WORK REQUIRED - The line with "none -> cyan slope B2:B3 level 1 top 2" marks where to begin. Please copy it and each line after it to the end of the records below, exactly.

Stored records -
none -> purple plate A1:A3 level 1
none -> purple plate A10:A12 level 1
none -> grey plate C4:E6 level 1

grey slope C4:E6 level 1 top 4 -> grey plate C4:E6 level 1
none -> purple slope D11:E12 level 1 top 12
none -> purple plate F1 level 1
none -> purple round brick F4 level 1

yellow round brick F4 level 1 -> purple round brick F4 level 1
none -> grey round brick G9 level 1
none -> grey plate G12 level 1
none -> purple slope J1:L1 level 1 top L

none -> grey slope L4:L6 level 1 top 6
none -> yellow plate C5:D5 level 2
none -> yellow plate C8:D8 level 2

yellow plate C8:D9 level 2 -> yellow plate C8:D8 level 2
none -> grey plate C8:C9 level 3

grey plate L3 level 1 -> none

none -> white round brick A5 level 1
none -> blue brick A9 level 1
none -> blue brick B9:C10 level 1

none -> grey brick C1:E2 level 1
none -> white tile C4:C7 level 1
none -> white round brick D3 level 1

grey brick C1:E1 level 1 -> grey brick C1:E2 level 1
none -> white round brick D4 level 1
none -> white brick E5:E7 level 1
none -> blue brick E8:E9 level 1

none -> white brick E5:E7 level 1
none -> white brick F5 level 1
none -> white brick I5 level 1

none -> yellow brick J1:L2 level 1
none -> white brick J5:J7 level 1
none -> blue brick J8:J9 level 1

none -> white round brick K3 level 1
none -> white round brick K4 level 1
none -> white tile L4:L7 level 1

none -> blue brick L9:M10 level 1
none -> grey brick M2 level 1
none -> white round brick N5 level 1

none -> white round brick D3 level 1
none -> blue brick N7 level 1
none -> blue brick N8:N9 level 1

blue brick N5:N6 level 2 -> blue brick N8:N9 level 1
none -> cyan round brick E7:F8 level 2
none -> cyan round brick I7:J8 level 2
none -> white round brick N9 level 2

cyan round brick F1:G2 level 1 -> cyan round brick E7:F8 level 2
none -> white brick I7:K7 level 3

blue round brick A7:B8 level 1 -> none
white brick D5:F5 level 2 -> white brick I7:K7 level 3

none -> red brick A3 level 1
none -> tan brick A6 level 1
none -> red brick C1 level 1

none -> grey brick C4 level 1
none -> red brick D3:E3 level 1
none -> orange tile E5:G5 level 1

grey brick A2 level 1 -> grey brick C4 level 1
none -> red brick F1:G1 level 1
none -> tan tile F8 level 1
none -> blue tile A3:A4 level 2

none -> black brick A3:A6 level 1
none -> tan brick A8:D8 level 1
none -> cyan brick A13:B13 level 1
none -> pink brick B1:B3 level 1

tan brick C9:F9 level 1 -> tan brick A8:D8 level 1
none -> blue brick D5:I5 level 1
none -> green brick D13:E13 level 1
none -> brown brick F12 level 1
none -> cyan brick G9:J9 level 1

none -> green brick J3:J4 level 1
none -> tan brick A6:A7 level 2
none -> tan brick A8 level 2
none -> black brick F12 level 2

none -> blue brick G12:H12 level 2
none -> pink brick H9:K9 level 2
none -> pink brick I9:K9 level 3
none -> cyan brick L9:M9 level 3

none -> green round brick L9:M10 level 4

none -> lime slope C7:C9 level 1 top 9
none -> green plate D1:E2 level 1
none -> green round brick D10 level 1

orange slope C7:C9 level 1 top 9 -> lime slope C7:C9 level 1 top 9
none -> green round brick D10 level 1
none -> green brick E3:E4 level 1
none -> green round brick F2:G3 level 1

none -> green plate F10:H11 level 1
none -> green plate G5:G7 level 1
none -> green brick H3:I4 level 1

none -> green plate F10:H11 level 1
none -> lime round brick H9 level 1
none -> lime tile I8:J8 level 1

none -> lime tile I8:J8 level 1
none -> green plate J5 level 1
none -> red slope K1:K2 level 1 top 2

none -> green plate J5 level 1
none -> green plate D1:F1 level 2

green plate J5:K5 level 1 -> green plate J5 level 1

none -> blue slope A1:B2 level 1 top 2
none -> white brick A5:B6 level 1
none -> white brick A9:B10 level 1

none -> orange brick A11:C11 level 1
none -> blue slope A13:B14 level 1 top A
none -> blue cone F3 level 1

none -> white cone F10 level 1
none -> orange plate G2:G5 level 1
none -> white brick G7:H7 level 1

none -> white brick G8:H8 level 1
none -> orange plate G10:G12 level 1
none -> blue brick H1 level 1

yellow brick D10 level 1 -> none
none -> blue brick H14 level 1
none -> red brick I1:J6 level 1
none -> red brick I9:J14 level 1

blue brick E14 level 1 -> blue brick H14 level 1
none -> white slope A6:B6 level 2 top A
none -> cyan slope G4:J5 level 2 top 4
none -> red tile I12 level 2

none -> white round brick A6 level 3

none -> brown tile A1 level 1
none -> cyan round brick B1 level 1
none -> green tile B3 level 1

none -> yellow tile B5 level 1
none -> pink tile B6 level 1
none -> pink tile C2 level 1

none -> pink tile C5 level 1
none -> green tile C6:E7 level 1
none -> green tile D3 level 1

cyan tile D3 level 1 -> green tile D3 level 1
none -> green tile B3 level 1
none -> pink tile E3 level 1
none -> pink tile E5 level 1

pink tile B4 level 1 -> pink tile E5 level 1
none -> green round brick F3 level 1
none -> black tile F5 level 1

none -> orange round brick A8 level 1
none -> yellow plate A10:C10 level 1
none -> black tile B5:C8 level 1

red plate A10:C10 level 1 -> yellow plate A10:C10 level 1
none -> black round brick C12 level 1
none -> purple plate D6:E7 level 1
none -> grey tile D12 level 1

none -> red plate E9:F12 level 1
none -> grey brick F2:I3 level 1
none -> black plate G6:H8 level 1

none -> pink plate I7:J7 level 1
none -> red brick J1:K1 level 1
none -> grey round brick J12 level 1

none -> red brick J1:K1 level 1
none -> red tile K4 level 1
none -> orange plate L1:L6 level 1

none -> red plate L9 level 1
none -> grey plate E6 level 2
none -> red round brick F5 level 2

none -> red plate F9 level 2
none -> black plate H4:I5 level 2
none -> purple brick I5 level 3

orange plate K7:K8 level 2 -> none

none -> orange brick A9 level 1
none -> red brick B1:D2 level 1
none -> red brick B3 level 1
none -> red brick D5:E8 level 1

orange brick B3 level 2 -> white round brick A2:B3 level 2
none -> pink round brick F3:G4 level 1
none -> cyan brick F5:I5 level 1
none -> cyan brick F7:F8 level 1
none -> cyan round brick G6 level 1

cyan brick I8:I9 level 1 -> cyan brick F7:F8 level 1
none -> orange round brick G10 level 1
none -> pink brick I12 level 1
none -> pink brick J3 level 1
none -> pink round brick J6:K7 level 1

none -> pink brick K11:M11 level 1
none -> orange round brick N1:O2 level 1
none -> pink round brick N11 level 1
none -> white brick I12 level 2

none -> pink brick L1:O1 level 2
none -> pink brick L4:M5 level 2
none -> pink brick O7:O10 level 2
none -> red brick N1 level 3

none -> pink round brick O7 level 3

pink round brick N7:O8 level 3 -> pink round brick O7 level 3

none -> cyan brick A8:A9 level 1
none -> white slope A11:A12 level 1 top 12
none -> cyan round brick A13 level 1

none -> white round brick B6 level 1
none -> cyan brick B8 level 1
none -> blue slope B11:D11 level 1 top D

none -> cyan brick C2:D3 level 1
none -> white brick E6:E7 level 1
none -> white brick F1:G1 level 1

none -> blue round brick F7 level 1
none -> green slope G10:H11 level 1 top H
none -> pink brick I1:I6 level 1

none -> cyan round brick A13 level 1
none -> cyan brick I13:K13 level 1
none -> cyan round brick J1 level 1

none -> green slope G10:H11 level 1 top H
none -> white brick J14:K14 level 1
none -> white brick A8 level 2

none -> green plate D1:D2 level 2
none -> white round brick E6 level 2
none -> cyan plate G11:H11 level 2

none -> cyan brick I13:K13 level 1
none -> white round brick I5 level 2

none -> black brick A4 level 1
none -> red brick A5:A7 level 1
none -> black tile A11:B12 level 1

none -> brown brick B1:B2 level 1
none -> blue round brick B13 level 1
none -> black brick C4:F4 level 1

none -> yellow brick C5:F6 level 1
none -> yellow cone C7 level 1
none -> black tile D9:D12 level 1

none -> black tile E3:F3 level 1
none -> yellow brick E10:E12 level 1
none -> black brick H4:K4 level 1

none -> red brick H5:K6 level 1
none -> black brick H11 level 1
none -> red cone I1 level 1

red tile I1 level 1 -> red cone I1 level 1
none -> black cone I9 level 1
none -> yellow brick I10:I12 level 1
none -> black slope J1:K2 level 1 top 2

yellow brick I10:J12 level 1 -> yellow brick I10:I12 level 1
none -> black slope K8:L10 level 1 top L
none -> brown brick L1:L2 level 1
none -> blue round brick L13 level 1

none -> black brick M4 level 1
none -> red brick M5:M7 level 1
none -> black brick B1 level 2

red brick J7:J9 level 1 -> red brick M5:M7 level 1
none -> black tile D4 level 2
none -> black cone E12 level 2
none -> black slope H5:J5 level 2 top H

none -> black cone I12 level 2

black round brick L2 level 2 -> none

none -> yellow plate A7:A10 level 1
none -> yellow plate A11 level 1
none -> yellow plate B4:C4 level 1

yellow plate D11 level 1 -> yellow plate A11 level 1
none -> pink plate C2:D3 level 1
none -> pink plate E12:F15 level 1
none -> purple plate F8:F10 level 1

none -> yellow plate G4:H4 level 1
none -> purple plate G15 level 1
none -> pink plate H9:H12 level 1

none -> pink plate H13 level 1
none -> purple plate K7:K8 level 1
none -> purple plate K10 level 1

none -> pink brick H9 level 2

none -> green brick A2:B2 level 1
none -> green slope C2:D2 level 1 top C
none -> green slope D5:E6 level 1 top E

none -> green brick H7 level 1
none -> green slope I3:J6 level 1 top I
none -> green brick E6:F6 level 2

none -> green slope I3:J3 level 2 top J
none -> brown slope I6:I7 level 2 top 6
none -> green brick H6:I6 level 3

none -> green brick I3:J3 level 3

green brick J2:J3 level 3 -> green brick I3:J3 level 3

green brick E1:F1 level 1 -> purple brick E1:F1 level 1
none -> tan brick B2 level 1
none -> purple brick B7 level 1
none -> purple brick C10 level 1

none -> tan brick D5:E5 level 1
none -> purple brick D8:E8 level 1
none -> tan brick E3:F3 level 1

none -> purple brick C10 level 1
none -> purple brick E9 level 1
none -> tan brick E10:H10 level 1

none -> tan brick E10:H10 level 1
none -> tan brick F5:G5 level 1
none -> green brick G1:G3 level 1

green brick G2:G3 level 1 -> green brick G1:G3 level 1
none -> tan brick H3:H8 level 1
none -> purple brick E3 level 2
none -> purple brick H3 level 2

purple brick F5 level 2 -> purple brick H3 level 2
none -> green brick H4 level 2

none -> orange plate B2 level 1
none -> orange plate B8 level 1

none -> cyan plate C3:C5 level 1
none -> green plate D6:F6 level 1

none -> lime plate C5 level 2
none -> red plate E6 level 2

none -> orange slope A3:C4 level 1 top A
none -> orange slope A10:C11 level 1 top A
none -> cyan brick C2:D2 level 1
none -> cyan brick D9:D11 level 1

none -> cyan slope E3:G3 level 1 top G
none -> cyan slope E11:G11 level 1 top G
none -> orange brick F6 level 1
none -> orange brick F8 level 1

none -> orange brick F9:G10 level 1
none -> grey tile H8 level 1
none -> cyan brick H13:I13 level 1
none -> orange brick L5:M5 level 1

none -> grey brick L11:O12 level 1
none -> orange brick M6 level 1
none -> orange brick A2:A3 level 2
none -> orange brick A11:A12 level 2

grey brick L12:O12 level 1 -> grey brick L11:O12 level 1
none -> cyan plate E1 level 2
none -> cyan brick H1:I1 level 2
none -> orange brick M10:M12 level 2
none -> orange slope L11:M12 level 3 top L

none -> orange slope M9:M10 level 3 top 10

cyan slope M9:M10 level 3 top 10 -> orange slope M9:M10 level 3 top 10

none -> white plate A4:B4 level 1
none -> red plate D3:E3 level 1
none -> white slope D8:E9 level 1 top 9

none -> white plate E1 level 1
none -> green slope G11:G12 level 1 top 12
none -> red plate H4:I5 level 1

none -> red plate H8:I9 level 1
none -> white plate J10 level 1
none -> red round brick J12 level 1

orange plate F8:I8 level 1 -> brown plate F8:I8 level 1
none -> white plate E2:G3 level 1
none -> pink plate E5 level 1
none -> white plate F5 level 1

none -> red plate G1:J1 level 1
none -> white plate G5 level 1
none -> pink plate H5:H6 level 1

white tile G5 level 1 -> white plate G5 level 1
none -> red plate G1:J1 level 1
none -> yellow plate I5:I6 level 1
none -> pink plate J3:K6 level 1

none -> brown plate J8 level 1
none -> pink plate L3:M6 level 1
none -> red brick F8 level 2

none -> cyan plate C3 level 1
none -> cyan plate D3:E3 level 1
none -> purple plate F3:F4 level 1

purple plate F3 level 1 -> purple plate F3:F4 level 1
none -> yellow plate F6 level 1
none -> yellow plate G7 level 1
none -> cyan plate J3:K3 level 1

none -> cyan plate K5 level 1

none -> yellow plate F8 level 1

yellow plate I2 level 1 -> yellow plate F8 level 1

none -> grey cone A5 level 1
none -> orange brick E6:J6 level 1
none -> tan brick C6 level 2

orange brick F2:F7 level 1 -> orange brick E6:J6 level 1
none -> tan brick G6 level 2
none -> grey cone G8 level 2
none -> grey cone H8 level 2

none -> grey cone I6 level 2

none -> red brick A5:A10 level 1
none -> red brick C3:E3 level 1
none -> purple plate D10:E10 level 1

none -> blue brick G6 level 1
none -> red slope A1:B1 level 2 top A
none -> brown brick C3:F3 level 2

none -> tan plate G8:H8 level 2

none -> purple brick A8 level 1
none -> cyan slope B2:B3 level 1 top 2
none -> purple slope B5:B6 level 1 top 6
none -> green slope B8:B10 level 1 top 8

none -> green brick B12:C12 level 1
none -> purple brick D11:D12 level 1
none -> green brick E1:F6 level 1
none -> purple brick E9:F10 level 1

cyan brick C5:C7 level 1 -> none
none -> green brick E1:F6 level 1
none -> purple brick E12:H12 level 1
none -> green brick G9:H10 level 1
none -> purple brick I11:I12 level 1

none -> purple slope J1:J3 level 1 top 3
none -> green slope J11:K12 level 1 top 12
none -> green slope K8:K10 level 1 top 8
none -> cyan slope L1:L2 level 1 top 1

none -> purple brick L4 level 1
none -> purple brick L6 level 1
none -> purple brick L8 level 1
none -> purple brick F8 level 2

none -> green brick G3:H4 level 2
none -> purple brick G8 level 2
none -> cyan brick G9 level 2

RESPONSE BOX -
none -> cyan slope B2:B3 level 1 top 2
none -> purple slope B5:B6 level 1 top 6
none -> green slope B8:B10 level 1 top 8

none -> green brick B12:C12 level 1
none -> purple brick D11:D12 level 1
none -> green brick E1:F6 level 1
none -> purple brick E9:F10 level 1

cyan brick C5:C7 level 1 -> none
none -> green brick E1:F6 level 1
none -> purple brick E12:H12 level 1
none -> green brick G9:H10 level 1
none -> purple brick I11:I12 level 1

none -> purple slope J1:J3 level 1 top 3
none -> green slope J11:K12 level 1 top 12
none -> green slope K8:K10 level 1 top 8
none -> cyan slope L1:L2 level 1 top 1

none -> purple brick L4 level 1
none -> purple brick L6 level 1
none -> purple brick L8 level 1
none -> purple brick F8 level 2

none -> green brick G3:H4 level 2
none -> purple brick G8 level 2
none -> cyan brick G9 level 2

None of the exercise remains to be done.